ASSIGNMENT: Everything in the data below is left aside except the lines from the one containing "45 degrees counterclockwise |" through the one containing "relocated | botón"; repeat those exactly.

= = = =

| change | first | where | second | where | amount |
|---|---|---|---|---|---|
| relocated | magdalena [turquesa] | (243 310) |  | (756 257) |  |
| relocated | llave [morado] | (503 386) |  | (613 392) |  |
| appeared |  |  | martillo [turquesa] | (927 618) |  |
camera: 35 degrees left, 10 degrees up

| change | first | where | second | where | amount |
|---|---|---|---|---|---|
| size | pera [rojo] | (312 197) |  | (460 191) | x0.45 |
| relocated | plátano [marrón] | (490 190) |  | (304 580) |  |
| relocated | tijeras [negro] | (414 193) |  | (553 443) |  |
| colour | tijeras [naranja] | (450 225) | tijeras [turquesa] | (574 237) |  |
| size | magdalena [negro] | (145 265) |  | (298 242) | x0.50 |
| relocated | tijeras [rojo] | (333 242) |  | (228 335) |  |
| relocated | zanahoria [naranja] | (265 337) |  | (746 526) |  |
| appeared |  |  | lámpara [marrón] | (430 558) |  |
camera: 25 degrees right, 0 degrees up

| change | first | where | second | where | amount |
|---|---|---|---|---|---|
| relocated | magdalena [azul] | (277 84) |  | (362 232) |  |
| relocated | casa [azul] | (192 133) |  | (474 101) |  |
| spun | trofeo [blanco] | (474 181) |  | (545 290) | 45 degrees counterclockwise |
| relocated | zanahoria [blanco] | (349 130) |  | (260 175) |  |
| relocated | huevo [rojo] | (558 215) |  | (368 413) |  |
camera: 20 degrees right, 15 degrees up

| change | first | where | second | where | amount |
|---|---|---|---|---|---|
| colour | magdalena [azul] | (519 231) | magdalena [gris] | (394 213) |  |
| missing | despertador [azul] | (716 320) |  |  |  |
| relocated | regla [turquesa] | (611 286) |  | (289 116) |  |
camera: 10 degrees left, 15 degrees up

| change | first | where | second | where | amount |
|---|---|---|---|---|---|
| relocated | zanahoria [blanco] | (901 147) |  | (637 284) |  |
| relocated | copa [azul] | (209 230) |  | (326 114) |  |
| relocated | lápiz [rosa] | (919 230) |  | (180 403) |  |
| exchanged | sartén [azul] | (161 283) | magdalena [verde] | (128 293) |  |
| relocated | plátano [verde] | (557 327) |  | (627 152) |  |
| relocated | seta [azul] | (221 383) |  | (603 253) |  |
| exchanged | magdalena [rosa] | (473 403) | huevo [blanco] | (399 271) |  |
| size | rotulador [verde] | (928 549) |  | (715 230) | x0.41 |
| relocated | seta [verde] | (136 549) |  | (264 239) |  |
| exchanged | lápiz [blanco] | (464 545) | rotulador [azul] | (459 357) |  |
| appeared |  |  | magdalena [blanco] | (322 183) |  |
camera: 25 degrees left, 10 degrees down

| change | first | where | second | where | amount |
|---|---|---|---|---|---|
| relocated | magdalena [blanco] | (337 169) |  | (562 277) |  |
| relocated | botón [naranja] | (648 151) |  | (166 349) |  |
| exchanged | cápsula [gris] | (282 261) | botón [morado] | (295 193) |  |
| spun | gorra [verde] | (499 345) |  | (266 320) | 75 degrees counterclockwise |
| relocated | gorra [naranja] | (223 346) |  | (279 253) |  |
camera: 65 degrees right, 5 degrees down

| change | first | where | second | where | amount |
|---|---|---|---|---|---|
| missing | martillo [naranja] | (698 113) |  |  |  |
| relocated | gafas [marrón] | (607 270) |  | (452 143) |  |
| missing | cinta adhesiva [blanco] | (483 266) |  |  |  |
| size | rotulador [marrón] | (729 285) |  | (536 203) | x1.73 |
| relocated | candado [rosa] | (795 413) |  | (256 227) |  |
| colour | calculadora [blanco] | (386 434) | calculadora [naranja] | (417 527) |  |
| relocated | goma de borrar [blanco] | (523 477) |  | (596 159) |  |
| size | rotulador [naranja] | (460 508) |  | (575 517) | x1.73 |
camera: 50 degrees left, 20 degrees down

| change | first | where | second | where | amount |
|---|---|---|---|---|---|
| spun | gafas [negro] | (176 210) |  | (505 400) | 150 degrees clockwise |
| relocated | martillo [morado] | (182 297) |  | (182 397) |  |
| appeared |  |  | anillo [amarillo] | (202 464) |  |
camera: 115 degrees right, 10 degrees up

= = = =

ANSWER FOR THIS EXERCISE:
| spun | trofeo [blanco] | (474 181) |  | (545 290) | 45 degrees counterclockwise |
| relocated | zanahoria [blanco] | (349 130) |  | (260 175) |  |
| relocated | huevo [rojo] | (558 215) |  | (368 413) |  |
camera: 20 degrees right, 15 degrees up

| change | first | where | second | where | amount |
|---|---|---|---|---|---|
| colour | magdalena [azul] | (519 231) | magdalena [gris] | (394 213) |  |
| missing | despertador [azul] | (716 320) |  |  |  |
| relocated | regla [turquesa] | (611 286) |  | (289 116) |  |
camera: 10 degrees left, 15 degrees up

| change | first | where | second | where | amount |
|---|---|---|---|---|---|
| relocated | zanahoria [blanco] | (901 147) |  | (637 284) |  |
| relocated | copa [azul] | (209 230) |  | (326 114) |  |
| relocated | lápiz [rosa] | (919 230) |  | (180 403) |  |
| exchanged | sartén [azul] | (161 283) | magdalena [verde] | (128 293) |  |
| relocated | plátano [verde] | (557 327) |  | (627 152) |  |
| relocated | seta [azul] | (221 383) |  | (603 253) |  |
| exchanged | magdalena [rosa] | (473 403) | huevo [blanco] | (399 271) |  |
| size | rotulador [verde] | (928 549) |  | (715 230) | x0.41 |
| relocated | seta [verde] | (136 549) |  | (264 239) |  |
| exchanged | lápiz [blanco] | (464 545) | rotulador [azul] | (459 357) |  |
| appeared |  |  | magdalena [blanco] | (322 183) |  |
camera: 25 degrees left, 10 degrees down

| change | first | where | second | where | amount |
|---|---|---|---|---|---|
| relocated | magdalena [blanco] | (337 169) |  | (562 277) |  |
| relocated | botón [naranja] | (648 151) |  | (166 349) |  |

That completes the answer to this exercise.